Action item: Restate word for word the lines of the entries below, starting with the line that holds "purple star: (89, 140) -> (96, 139), moved" and ending with the line that holds "yellow trapezoid: (49, 109)", and no others.

The data:

+ + + +

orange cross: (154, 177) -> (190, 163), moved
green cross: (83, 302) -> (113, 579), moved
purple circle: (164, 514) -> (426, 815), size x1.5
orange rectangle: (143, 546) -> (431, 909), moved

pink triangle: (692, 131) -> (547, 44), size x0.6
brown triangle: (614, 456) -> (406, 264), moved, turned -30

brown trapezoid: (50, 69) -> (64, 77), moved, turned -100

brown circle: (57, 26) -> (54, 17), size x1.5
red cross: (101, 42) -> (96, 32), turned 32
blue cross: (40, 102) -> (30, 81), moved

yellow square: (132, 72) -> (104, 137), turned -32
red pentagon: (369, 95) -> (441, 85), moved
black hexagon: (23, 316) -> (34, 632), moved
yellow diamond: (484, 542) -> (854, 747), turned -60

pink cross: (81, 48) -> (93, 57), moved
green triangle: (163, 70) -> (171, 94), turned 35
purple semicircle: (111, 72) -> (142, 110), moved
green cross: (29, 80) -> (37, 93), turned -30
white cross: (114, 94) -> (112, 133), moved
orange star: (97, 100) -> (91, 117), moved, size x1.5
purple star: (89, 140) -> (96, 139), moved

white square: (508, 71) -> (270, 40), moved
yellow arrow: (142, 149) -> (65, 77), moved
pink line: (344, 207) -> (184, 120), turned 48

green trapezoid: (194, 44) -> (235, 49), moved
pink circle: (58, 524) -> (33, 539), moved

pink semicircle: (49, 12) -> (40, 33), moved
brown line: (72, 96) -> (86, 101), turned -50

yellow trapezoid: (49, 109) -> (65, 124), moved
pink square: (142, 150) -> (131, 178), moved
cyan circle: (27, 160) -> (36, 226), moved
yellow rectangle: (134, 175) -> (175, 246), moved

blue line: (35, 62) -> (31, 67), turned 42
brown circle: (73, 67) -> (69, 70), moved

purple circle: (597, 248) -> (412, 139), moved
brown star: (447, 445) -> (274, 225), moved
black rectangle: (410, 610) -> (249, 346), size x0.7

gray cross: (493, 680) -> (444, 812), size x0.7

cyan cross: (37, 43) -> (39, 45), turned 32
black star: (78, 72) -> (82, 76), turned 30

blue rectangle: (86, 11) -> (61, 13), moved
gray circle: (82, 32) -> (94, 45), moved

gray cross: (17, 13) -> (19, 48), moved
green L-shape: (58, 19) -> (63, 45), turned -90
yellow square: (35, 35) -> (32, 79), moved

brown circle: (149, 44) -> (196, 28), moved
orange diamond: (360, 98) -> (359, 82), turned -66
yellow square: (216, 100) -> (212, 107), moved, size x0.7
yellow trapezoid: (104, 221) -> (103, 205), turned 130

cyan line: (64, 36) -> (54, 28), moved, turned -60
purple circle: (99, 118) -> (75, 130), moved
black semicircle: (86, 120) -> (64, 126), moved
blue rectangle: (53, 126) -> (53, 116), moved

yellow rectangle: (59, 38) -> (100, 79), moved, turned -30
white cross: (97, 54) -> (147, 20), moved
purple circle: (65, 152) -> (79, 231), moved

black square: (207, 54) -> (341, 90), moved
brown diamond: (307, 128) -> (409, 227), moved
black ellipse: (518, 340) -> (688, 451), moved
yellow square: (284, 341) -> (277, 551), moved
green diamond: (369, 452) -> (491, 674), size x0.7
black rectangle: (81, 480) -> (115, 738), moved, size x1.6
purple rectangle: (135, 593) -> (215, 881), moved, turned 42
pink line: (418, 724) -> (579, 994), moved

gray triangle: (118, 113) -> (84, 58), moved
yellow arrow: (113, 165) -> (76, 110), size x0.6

+ + + +

Answer box:
purple star: (89, 140) -> (96, 139), moved

white square: (508, 71) -> (270, 40), moved
yellow arrow: (142, 149) -> (65, 77), moved
pink line: (344, 207) -> (184, 120), turned 48

green trapezoid: (194, 44) -> (235, 49), moved
pink circle: (58, 524) -> (33, 539), moved

pink semicircle: (49, 12) -> (40, 33), moved
brown line: (72, 96) -> (86, 101), turned -50

yellow trapezoid: (49, 109) -> (65, 124), moved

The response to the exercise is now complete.